# Task inputs:
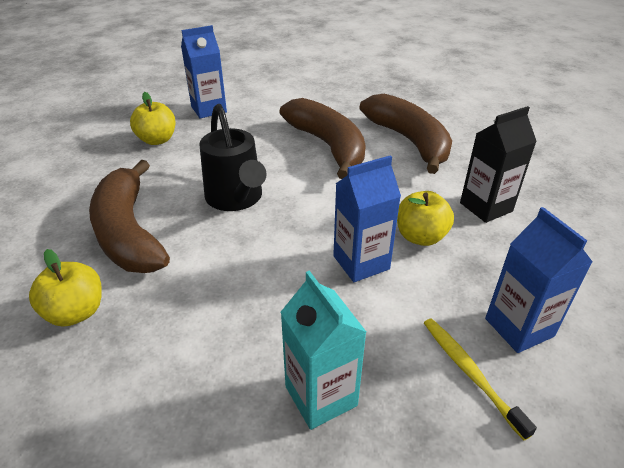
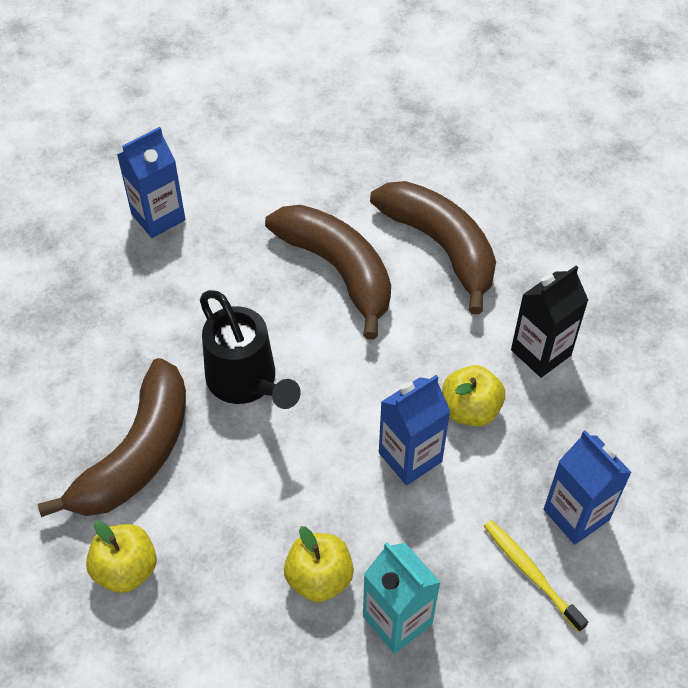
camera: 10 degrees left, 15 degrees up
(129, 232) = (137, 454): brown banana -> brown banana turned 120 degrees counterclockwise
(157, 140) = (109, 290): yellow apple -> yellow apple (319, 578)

--

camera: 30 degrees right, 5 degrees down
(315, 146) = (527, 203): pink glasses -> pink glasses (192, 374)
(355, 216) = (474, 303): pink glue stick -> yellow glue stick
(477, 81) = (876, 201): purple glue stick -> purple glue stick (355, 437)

# Try it:
Could you restate, word for word, the lines above from the one with "camera: 10 degrees left, 15 degrees up" to the one with "(157, 140) = (109, 290): yellow", both included?

# Solved problem:
camera: 10 degrees left, 15 degrees up
(129, 232) = (137, 454): brown banana -> brown banana turned 120 degrees counterclockwise
(157, 140) = (109, 290): yellow apple -> yellow apple (319, 578)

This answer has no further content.